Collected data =
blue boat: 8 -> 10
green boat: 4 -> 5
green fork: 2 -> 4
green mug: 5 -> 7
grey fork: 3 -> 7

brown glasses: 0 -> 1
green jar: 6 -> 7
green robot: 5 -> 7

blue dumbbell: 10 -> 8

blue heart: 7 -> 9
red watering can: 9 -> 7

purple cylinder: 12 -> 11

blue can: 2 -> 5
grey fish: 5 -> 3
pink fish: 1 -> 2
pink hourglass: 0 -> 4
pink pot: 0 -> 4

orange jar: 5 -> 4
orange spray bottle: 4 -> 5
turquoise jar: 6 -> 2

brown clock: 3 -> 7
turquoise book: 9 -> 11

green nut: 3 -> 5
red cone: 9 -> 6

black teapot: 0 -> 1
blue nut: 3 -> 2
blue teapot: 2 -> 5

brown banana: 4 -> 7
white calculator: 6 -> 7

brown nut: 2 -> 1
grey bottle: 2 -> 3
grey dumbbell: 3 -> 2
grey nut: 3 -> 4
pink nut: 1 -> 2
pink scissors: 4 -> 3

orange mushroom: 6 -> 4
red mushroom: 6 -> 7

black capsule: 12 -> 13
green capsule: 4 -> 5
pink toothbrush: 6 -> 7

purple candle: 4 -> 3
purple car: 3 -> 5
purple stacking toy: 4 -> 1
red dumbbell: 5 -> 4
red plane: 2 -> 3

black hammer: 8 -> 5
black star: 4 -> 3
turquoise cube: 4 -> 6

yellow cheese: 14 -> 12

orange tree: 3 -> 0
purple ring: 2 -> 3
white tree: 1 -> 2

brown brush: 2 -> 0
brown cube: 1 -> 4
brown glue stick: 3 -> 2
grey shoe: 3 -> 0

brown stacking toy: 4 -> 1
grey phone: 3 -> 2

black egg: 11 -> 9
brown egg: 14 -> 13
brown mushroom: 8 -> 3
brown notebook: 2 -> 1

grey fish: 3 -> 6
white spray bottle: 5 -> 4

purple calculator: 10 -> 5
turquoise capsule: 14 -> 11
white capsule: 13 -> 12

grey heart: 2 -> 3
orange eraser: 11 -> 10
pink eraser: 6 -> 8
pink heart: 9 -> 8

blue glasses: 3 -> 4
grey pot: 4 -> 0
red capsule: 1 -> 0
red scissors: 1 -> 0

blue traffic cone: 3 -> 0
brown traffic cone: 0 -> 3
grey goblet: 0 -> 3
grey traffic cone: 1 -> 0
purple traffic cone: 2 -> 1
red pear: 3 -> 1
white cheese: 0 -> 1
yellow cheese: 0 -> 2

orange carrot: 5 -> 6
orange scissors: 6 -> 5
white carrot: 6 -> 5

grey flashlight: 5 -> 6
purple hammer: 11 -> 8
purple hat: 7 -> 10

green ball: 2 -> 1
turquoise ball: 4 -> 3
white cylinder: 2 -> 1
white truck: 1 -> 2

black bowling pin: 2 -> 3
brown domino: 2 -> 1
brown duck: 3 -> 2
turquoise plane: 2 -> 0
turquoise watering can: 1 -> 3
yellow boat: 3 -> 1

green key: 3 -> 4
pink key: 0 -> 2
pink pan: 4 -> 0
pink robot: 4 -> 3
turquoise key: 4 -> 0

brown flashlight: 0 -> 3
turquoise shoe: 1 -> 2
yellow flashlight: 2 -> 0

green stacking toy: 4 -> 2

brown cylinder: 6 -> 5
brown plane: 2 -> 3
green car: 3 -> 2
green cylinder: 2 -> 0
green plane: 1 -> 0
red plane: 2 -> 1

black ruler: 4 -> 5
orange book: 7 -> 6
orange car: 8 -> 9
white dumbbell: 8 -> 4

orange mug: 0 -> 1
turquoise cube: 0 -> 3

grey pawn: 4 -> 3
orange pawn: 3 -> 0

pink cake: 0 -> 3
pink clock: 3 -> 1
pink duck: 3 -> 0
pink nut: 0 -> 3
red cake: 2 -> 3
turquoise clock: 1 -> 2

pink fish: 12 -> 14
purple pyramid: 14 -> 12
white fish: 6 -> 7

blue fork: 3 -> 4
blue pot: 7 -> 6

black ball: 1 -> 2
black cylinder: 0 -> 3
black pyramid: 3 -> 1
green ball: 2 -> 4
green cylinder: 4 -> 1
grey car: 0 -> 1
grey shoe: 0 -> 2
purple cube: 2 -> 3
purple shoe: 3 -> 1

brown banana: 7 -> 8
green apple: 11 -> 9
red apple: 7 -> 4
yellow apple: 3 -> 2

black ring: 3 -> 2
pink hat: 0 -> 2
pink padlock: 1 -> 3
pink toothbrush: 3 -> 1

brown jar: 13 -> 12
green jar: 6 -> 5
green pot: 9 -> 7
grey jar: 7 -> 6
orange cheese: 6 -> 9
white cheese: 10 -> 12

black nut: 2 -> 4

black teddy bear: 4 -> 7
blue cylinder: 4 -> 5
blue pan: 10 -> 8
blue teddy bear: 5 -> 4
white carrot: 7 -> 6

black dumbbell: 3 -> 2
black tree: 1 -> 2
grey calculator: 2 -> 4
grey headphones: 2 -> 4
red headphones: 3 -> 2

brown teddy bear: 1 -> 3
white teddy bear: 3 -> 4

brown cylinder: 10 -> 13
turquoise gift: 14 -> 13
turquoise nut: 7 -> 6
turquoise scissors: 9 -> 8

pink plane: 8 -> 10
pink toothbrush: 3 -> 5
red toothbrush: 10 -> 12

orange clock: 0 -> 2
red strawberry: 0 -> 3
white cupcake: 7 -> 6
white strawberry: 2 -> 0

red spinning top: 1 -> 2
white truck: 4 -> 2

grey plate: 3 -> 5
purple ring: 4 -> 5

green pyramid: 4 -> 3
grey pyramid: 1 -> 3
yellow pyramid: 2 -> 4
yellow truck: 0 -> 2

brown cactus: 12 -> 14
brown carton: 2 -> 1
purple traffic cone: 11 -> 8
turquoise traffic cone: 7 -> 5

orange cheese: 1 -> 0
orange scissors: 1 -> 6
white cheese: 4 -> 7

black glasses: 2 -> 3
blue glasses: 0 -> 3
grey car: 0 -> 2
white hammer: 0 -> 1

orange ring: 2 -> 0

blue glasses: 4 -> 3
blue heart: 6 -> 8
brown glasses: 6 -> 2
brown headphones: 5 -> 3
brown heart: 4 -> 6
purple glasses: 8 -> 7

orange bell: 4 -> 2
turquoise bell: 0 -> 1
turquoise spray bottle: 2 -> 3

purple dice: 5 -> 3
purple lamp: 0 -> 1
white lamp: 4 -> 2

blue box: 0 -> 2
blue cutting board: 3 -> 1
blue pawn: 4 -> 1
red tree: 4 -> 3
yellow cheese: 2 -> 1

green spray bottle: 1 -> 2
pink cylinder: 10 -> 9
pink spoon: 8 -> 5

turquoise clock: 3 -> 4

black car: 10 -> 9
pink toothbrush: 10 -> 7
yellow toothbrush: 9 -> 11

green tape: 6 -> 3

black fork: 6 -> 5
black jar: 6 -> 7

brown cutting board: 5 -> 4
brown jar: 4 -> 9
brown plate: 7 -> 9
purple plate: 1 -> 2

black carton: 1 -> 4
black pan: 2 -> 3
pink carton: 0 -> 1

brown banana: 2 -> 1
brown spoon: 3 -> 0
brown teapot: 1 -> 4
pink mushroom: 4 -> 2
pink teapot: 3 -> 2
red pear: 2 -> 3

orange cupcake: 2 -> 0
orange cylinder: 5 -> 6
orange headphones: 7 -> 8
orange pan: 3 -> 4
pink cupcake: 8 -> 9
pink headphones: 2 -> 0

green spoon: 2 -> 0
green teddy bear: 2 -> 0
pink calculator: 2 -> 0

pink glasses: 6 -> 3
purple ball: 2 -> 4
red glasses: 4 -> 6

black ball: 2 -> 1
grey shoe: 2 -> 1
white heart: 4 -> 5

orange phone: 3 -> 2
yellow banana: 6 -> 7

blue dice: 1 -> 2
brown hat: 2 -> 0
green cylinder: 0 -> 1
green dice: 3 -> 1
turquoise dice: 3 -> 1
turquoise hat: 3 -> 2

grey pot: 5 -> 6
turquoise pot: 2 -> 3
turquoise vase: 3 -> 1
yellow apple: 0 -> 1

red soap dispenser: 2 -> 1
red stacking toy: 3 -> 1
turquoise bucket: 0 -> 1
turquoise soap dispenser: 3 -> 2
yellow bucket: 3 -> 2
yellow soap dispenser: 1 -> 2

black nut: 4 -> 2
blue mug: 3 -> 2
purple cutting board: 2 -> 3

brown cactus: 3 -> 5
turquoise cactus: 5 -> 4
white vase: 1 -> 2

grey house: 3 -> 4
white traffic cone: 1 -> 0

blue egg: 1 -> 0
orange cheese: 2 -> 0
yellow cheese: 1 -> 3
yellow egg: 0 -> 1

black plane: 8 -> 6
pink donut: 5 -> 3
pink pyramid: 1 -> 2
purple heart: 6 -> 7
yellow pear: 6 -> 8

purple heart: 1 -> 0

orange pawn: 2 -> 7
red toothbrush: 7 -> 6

YOUR OBJECTIVE = Copy out each line of the entries that holds "bucket".

REPLY TO THE EXERCISE =
turquoise bucket: 0 -> 1
yellow bucket: 3 -> 2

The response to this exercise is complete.